> Problem statement:
All lines holding the string "white" should be copied from the data below.

*** Opening Source records ***

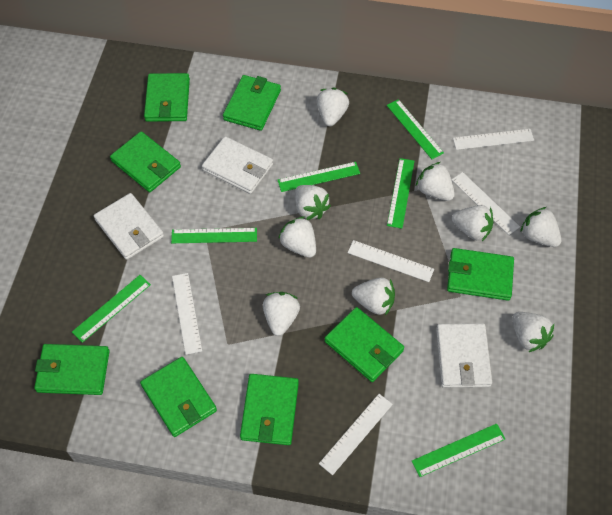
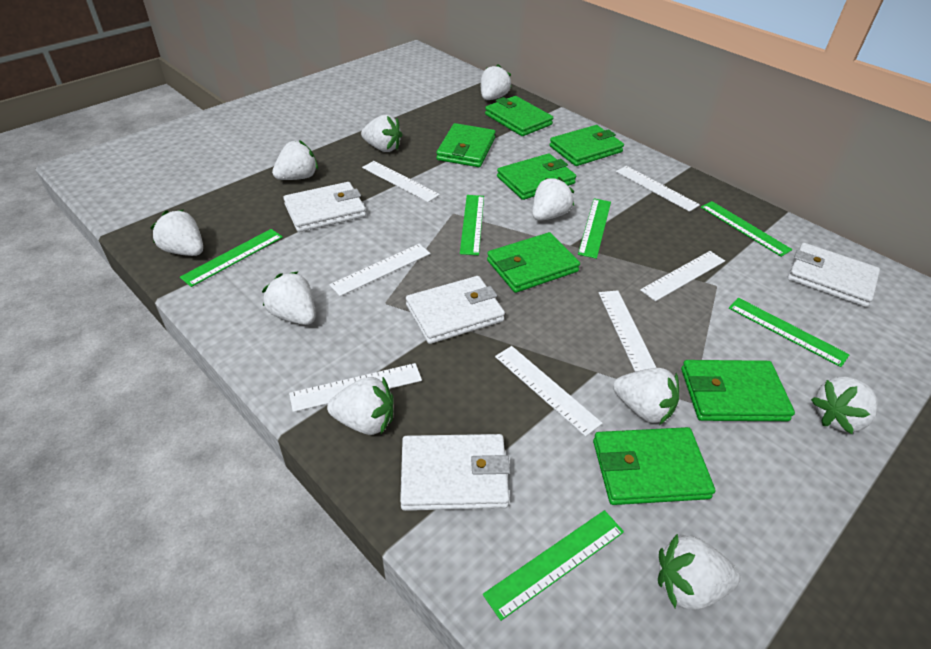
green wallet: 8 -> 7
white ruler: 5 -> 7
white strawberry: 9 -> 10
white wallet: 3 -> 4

*** Closing Source records ***
*** Opening Source records ***

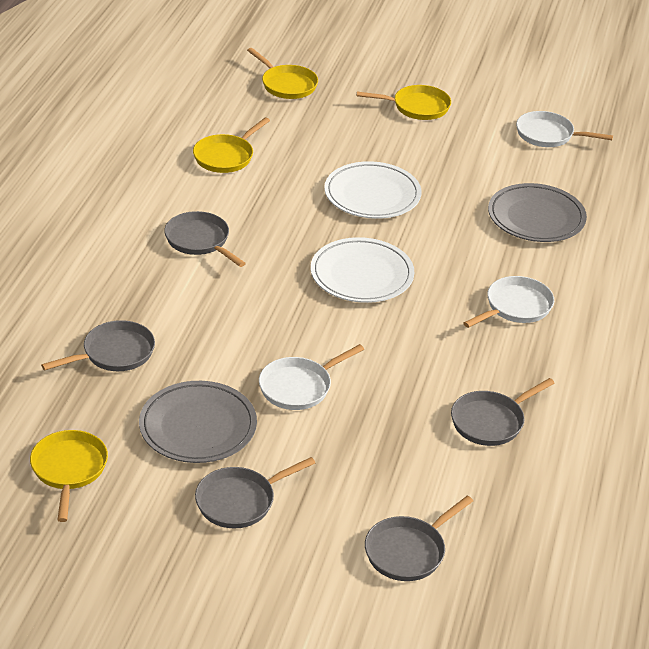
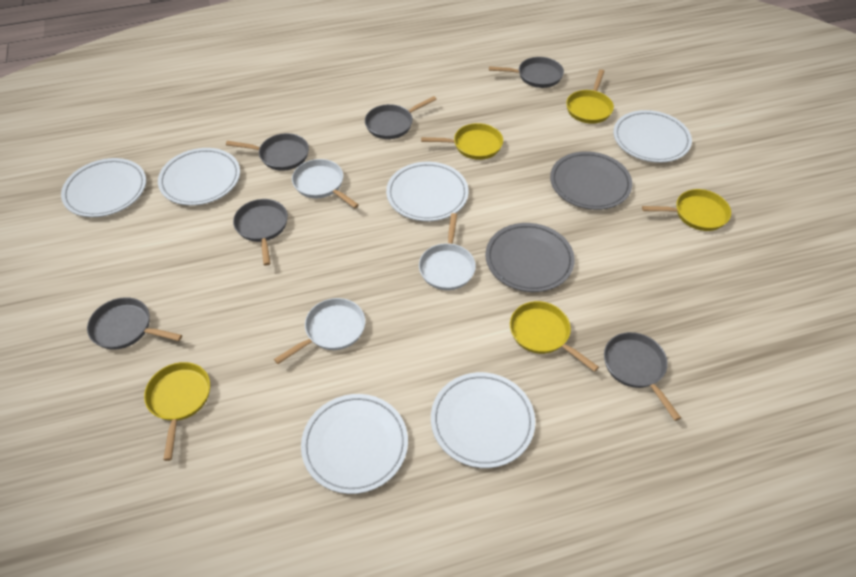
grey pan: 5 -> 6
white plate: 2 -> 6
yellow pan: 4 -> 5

*** Closing Source records ***

> Result for this task:
white ruler: 5 -> 7
white strawberry: 9 -> 10
white wallet: 3 -> 4
white plate: 2 -> 6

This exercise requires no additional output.